Output exactly, and only, the lines below from the one with "48> 120 degrees counterclockwise" down to the one with "75> 120 degrees counterclockwise". Include both end lines and no pictures.
== Given records
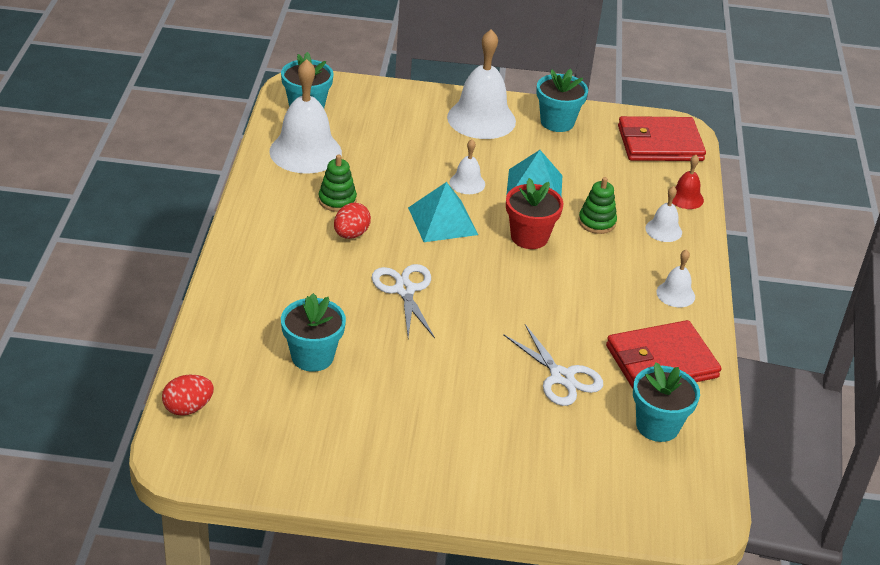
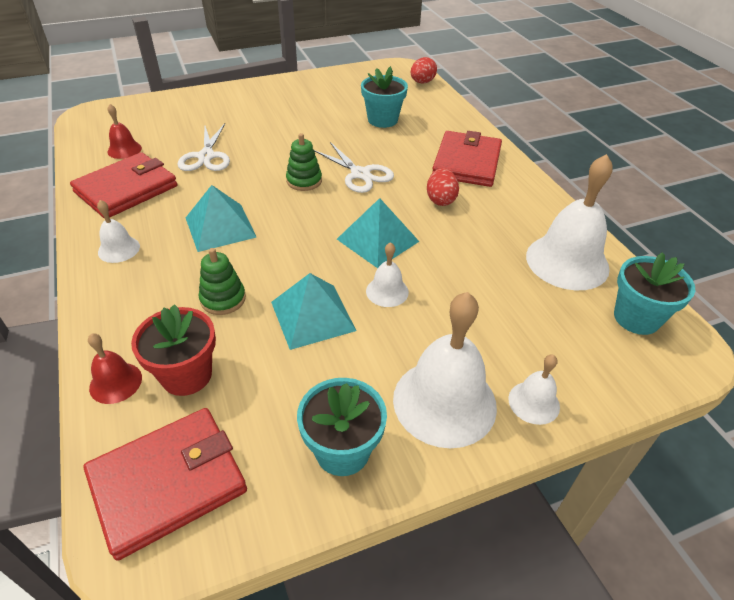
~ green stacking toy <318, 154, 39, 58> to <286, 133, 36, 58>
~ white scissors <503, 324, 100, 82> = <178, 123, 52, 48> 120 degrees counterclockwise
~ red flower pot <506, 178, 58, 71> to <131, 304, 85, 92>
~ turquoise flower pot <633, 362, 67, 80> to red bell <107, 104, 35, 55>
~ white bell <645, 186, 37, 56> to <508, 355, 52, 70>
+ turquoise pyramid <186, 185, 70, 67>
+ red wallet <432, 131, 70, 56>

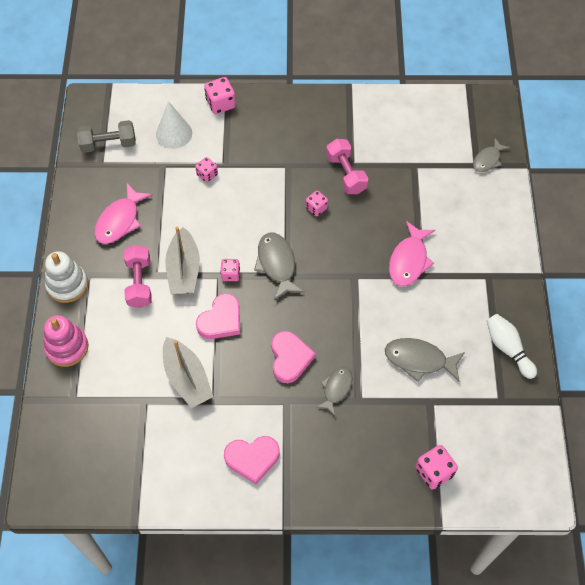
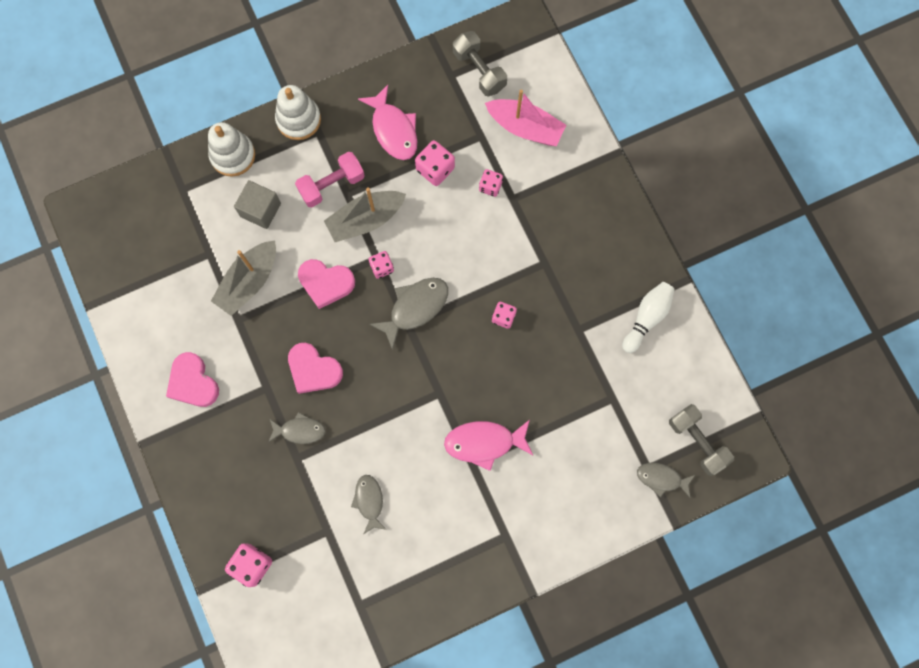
~ pink stacking toy <44, 315, 44, 52> to white stacking toy <208, 122, 47, 55>
~ pink fish <94, 183, 58, 61> = <358, 85, 59, 75> 120 degrees counterclockwise
~ white cone <156, 101, 36, 48> to pink boat <485, 89, 81, 57>
~ pink dice <204, 77, 32, 37> to <415, 140, 40, 46>
~ pink heart <271, 331, 45, 52> = <288, 343, 55, 51> 60 degrees clockwise
- pink dumbbell <326, 139, 42, 55>
~ grey fish <385, 338, 80, 44> = <351, 475, 36, 59> x0.65
~ white bowling pin <487, 314, 50, 65> to <622, 282, 53, 71>
+ grey cube <234, 180, 47, 49>
+ grey dumbbell <669, 404, 65, 72>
====
Answer box:
~ white scissors <503, 324, 100, 82> = <178, 123, 52, 48> 120 degrees counterclockwise
~ red flower pot <506, 178, 58, 71> to <131, 304, 85, 92>
~ turquoise flower pot <633, 362, 67, 80> to red bell <107, 104, 35, 55>
~ white bell <645, 186, 37, 56> to <508, 355, 52, 70>
+ turquoise pyramid <186, 185, 70, 67>
+ red wallet <432, 131, 70, 56>

~ pink stacking toy <44, 315, 44, 52> to white stacking toy <208, 122, 47, 55>
~ pink fish <94, 183, 58, 61> = <358, 85, 59, 75> 120 degrees counterclockwise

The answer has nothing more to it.